[Your task]
Please repeat exactly the lines below from the one containing "camera: 65 degrees right, 5 degrees up" down to the one containing "(718, 214) = (674, 388): purple", both included, and nothing else.

[Provided records]
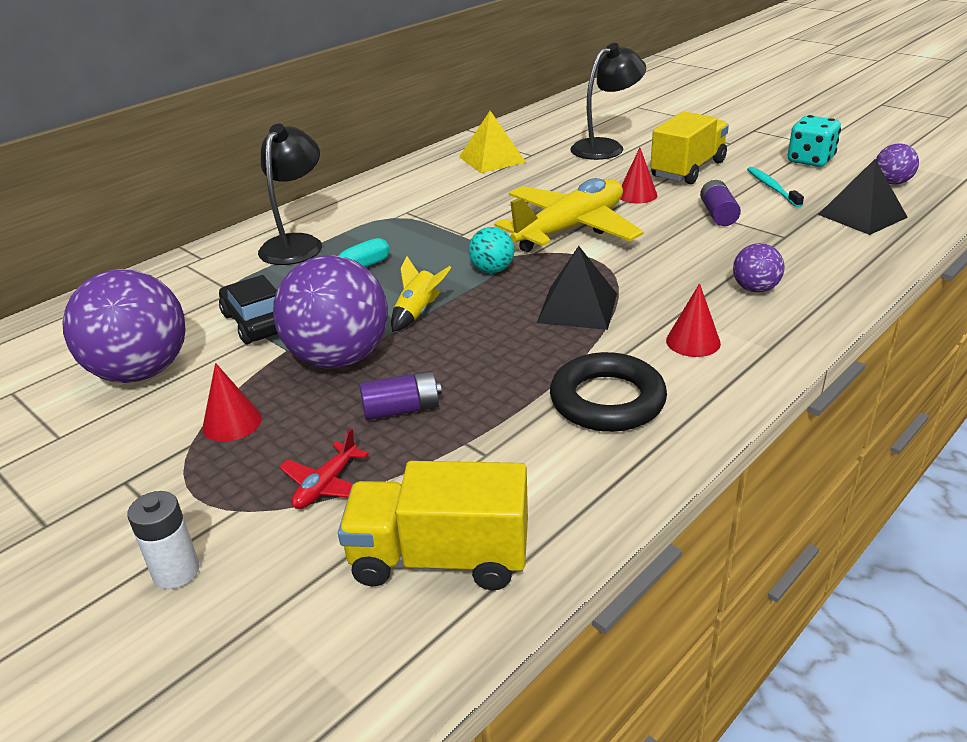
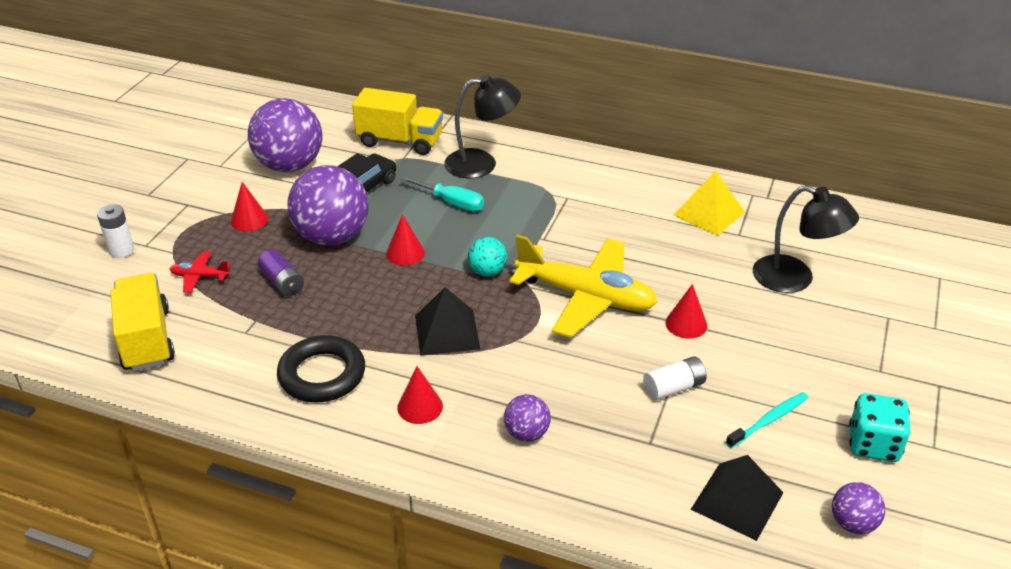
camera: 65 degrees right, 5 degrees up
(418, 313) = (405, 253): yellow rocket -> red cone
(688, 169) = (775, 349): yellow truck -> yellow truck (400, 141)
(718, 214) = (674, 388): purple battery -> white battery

...

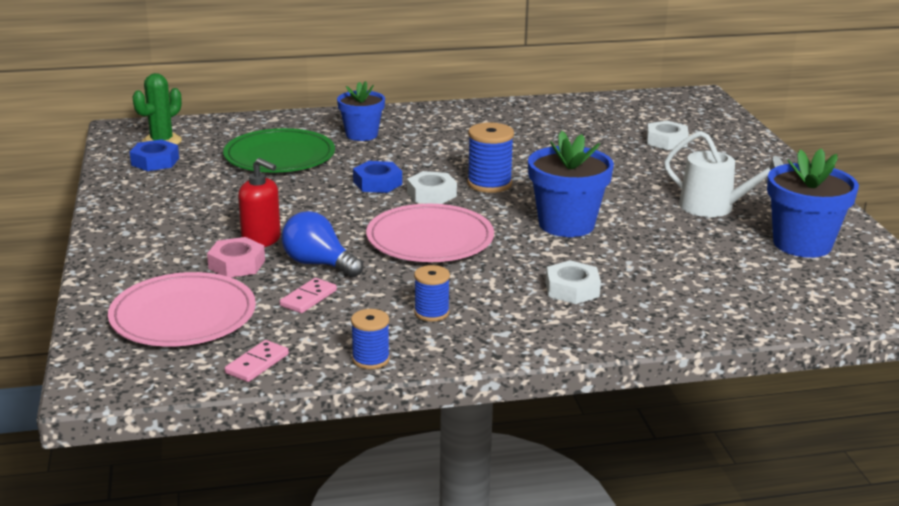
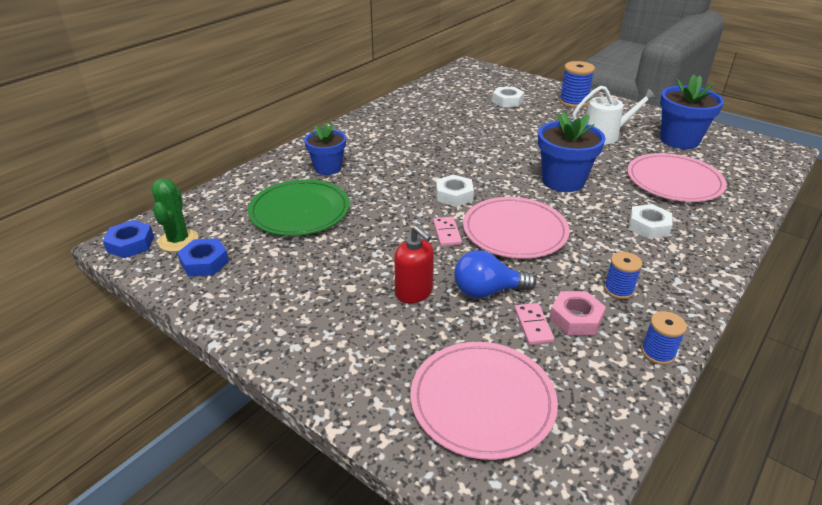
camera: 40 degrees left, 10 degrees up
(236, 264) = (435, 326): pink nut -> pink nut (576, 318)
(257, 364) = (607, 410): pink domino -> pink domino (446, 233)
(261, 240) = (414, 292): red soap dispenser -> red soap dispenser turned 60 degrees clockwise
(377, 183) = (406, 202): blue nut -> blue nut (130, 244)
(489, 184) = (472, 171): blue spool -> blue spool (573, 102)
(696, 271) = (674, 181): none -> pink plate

* * *

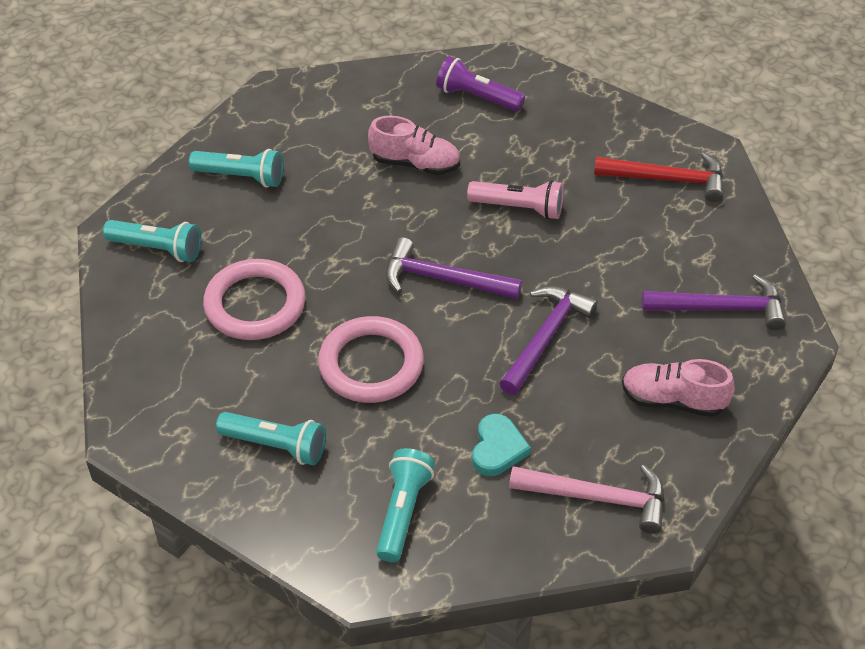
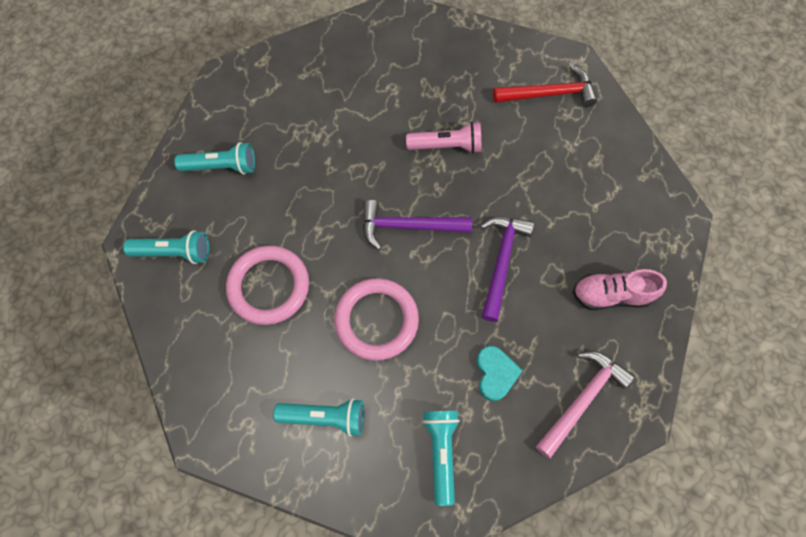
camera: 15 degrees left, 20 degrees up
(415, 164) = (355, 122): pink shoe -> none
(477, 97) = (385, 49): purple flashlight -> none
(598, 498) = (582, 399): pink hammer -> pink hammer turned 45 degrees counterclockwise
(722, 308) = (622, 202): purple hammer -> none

[Output for this exercise]
camera: 65 degrees right, 5 degrees up
(418, 313) = (405, 253): yellow rocket -> red cone
(688, 169) = (775, 349): yellow truck -> yellow truck (400, 141)
(718, 214) = (674, 388): purple battery -> white battery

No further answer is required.